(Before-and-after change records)
______

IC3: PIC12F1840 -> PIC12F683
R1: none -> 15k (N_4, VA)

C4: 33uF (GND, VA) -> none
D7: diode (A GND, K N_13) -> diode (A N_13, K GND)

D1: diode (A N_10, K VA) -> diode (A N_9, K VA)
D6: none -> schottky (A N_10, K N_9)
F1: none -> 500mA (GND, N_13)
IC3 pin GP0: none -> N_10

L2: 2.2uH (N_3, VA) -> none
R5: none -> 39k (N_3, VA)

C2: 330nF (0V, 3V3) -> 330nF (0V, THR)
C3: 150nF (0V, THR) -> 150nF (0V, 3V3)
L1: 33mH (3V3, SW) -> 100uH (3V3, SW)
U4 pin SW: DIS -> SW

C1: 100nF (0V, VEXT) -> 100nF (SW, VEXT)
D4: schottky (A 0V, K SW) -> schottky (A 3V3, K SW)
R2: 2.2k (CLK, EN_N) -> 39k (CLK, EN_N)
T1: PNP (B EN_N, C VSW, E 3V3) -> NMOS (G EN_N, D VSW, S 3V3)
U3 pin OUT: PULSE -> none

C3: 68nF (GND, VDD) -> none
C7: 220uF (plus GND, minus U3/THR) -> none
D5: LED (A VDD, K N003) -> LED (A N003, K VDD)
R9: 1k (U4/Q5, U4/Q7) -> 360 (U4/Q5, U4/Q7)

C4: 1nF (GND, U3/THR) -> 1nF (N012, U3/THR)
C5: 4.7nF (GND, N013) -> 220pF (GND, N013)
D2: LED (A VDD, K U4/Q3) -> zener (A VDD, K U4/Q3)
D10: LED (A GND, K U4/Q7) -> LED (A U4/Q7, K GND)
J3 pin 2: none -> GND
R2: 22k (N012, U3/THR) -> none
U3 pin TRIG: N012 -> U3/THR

______

*What to do*.
Each line above that has the word "diode" should be copied.

*Expected output*.
D7: diode (A GND, K N_13) -> diode (A N_13, K GND)
D1: diode (A N_10, K VA) -> diode (A N_9, K VA)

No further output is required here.